What is required
Show each line from the listing that includes the word "flipped".

Exercise data

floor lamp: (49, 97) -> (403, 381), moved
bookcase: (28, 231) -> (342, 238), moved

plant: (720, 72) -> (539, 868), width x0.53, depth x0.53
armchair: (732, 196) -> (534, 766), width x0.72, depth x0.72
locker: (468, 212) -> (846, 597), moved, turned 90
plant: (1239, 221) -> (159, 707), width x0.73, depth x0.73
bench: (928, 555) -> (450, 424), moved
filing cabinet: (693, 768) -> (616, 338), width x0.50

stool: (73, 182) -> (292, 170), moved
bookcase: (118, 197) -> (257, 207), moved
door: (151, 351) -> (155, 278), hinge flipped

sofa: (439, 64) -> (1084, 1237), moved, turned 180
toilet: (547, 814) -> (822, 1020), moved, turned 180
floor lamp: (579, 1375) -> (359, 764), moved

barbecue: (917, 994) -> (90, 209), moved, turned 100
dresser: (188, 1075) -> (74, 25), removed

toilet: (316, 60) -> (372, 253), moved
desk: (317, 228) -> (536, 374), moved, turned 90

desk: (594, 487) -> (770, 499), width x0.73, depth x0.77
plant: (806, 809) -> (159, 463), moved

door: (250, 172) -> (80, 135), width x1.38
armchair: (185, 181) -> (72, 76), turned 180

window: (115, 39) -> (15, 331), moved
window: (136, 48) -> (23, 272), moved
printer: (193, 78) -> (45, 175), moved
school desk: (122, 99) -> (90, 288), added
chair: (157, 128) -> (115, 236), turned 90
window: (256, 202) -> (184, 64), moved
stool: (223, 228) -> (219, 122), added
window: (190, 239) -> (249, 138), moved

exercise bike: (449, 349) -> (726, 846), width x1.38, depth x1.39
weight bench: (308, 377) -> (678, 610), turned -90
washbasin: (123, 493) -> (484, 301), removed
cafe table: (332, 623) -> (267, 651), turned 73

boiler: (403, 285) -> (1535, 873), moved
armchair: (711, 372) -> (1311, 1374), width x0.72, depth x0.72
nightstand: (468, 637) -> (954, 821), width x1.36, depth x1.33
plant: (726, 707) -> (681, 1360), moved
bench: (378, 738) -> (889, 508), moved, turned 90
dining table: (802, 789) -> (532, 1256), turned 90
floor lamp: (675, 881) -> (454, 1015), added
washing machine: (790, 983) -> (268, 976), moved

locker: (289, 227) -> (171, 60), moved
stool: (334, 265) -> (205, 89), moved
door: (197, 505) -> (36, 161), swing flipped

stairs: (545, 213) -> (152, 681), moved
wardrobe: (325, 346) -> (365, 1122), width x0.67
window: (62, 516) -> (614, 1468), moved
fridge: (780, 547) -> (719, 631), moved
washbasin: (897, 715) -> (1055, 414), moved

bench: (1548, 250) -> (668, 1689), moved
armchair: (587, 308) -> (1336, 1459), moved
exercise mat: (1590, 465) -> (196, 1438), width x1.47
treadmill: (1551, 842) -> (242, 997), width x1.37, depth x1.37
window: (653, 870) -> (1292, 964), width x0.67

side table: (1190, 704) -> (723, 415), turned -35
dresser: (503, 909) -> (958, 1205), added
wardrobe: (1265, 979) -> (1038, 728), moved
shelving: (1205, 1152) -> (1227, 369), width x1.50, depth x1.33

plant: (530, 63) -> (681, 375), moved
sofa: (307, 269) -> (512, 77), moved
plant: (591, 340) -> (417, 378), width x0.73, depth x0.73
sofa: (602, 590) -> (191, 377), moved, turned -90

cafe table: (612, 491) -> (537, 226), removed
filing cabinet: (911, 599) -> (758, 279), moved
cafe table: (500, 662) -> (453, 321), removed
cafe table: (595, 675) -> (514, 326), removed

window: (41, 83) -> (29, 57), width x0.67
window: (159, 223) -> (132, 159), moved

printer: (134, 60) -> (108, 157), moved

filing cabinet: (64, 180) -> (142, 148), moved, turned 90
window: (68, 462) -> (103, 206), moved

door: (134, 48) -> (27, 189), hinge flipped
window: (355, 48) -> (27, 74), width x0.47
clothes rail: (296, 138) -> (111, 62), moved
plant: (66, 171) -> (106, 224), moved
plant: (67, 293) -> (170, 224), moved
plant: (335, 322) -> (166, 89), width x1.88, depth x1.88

Your solution
door: (151, 351) -> (155, 278), hinge flipped
door: (197, 505) -> (36, 161), swing flipped
door: (134, 48) -> (27, 189), hinge flipped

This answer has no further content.